**Material:**

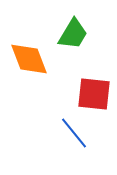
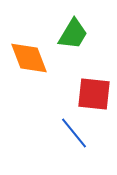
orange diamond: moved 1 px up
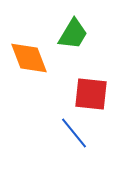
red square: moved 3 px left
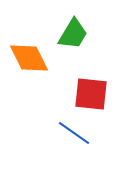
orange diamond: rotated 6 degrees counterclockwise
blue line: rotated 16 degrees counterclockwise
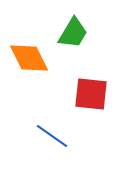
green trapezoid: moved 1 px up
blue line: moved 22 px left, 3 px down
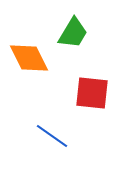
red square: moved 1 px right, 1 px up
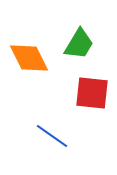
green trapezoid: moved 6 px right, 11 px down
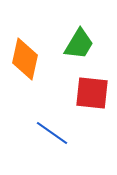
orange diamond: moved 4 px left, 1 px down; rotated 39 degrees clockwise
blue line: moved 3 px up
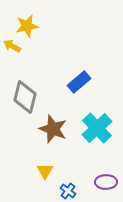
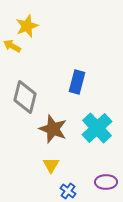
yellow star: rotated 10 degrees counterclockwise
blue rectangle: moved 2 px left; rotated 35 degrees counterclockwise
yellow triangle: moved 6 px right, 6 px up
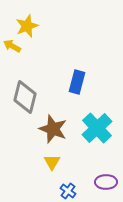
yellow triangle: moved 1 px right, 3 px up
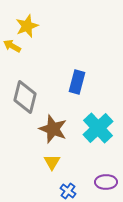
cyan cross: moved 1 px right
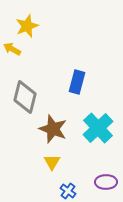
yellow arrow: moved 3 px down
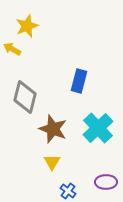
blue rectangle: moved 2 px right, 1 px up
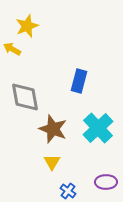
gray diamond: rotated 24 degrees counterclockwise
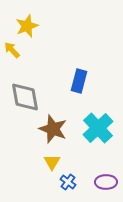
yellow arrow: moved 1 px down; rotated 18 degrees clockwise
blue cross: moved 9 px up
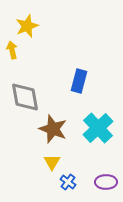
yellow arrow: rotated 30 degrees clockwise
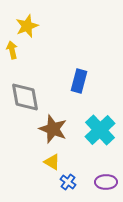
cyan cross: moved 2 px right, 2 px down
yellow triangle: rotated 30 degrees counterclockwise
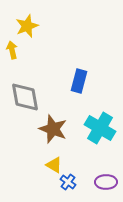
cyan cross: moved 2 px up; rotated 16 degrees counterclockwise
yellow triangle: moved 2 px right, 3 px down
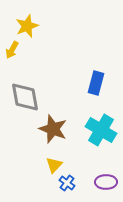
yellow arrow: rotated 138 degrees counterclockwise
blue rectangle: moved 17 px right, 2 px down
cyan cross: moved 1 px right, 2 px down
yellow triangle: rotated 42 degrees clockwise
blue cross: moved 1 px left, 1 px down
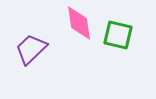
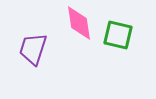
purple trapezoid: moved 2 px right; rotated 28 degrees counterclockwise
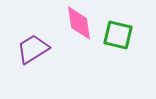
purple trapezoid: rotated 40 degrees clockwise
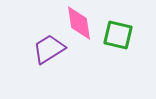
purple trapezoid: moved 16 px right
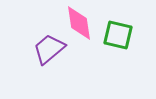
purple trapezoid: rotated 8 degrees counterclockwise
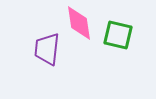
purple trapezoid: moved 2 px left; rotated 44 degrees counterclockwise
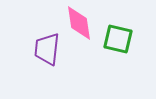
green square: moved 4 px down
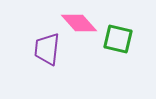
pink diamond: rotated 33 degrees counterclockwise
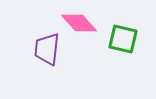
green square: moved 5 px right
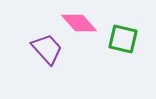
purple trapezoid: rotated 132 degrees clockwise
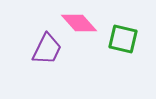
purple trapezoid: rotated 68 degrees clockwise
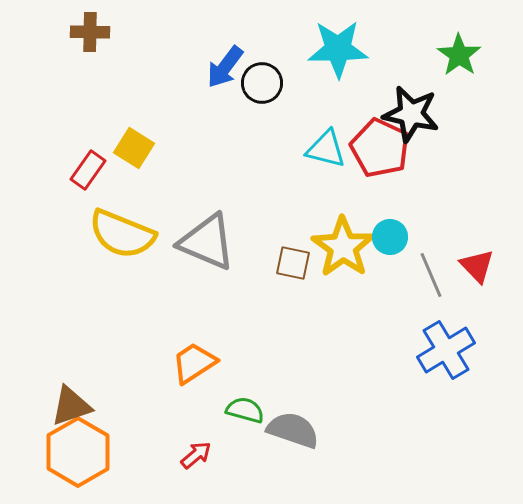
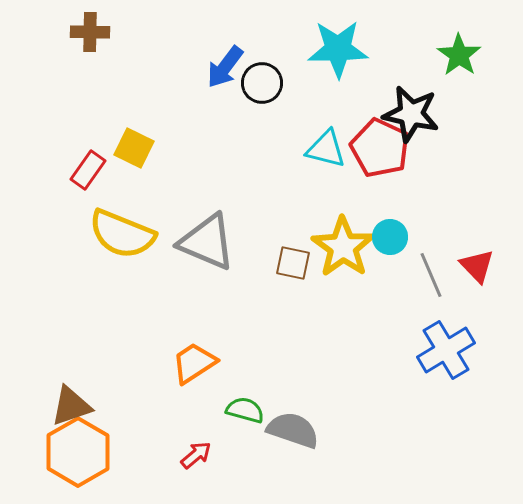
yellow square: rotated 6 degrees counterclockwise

**Task statement:** Can you pull every line about a shape moving or turning out of the material above, copying each one word for word in its original order? Leave the picture lines out of your answer.

**Response below:**
orange diamond: moved 1 px up
red square: moved 3 px left
orange diamond: rotated 6 degrees counterclockwise
blue line: rotated 16 degrees counterclockwise
green trapezoid: moved 1 px up
blue line: moved 22 px left, 3 px down
red square: moved 1 px right, 1 px up
green trapezoid: moved 6 px right, 11 px down
orange diamond: moved 4 px left, 1 px down; rotated 39 degrees clockwise
blue line: moved 3 px up
yellow star: rotated 10 degrees counterclockwise
blue rectangle: moved 2 px left; rotated 35 degrees counterclockwise
yellow triangle: moved 6 px right, 6 px up
yellow triangle: moved 1 px right, 3 px up
cyan cross: moved 1 px right
yellow arrow: moved 3 px down
blue rectangle: moved 2 px right, 1 px up
gray diamond: rotated 24 degrees counterclockwise
yellow arrow: moved 1 px down; rotated 18 degrees clockwise
blue cross: moved 9 px up
yellow arrow: rotated 30 degrees clockwise
cyan cross: moved 2 px right, 2 px down
yellow triangle: rotated 30 degrees counterclockwise
cyan cross: moved 2 px up; rotated 16 degrees counterclockwise
yellow triangle: moved 2 px right, 3 px down
yellow arrow: rotated 138 degrees counterclockwise
blue rectangle: moved 17 px right, 2 px down
cyan cross: moved 1 px right, 2 px down
yellow triangle: rotated 42 degrees clockwise
blue cross: moved 1 px left, 1 px down
purple trapezoid: moved 2 px right; rotated 28 degrees counterclockwise
purple trapezoid: rotated 40 degrees clockwise
purple trapezoid: moved 16 px right
purple trapezoid: rotated 8 degrees counterclockwise
purple trapezoid: moved 2 px left; rotated 44 degrees counterclockwise
green square: moved 4 px down
pink diamond: rotated 33 degrees counterclockwise
green square: moved 5 px right
purple trapezoid: rotated 132 degrees clockwise
purple trapezoid: rotated 68 degrees clockwise
yellow square: rotated 6 degrees counterclockwise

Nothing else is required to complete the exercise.